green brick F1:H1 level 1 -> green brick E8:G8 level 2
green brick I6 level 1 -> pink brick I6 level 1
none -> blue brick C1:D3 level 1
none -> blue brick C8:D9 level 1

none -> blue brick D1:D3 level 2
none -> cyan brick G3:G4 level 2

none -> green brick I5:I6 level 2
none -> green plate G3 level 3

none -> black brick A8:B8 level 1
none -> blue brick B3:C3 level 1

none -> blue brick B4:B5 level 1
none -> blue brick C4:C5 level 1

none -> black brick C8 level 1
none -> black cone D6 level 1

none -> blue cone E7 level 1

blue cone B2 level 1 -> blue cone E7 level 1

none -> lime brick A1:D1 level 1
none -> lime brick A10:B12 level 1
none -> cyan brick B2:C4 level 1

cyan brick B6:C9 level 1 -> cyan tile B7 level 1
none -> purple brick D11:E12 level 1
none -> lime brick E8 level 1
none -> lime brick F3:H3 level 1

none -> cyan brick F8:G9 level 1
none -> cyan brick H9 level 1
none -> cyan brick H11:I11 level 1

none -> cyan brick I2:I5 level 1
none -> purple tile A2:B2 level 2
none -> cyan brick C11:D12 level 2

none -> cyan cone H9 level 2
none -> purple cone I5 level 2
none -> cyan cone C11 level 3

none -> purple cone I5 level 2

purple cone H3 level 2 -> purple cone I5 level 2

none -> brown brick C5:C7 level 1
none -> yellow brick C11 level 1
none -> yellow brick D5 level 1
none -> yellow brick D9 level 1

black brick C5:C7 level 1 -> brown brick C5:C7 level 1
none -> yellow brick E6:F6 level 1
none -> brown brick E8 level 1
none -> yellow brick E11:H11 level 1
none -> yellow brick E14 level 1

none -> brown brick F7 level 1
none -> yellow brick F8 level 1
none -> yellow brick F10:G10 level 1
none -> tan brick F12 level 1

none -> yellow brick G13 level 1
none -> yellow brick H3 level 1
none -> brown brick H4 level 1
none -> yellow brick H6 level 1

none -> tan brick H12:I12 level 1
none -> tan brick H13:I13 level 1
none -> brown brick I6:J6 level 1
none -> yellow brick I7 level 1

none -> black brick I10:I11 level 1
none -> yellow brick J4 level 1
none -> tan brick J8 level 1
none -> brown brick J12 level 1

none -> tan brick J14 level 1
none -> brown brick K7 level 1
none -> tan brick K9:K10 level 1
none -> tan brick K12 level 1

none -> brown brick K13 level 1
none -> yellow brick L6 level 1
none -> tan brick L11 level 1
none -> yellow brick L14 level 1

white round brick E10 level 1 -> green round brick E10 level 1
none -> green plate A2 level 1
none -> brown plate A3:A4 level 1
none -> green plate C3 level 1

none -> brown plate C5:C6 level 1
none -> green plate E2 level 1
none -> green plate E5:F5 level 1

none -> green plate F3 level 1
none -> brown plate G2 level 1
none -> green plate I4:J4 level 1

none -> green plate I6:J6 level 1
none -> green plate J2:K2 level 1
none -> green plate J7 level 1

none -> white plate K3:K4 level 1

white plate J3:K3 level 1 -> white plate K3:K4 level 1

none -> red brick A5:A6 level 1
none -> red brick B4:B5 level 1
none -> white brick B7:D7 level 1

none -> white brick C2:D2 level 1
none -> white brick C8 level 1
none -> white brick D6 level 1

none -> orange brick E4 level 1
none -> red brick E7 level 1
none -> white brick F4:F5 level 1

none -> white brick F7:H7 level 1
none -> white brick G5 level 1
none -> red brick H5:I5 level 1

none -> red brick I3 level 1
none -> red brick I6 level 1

^^^^^^^^^^^^^^^^

Using the entries above, output exactly the lines between the line holding "none -> cyan brick H11:I11 level 1" and the line holding "none -> yellow brick D9 level 1", end lines included, and nothing more.

◆ Output for this task
none -> cyan brick H11:I11 level 1

none -> cyan brick I2:I5 level 1
none -> purple tile A2:B2 level 2
none -> cyan brick C11:D12 level 2

none -> cyan cone H9 level 2
none -> purple cone I5 level 2
none -> cyan cone C11 level 3

none -> purple cone I5 level 2

purple cone H3 level 2 -> purple cone I5 level 2

none -> brown brick C5:C7 level 1
none -> yellow brick C11 level 1
none -> yellow brick D5 level 1
none -> yellow brick D9 level 1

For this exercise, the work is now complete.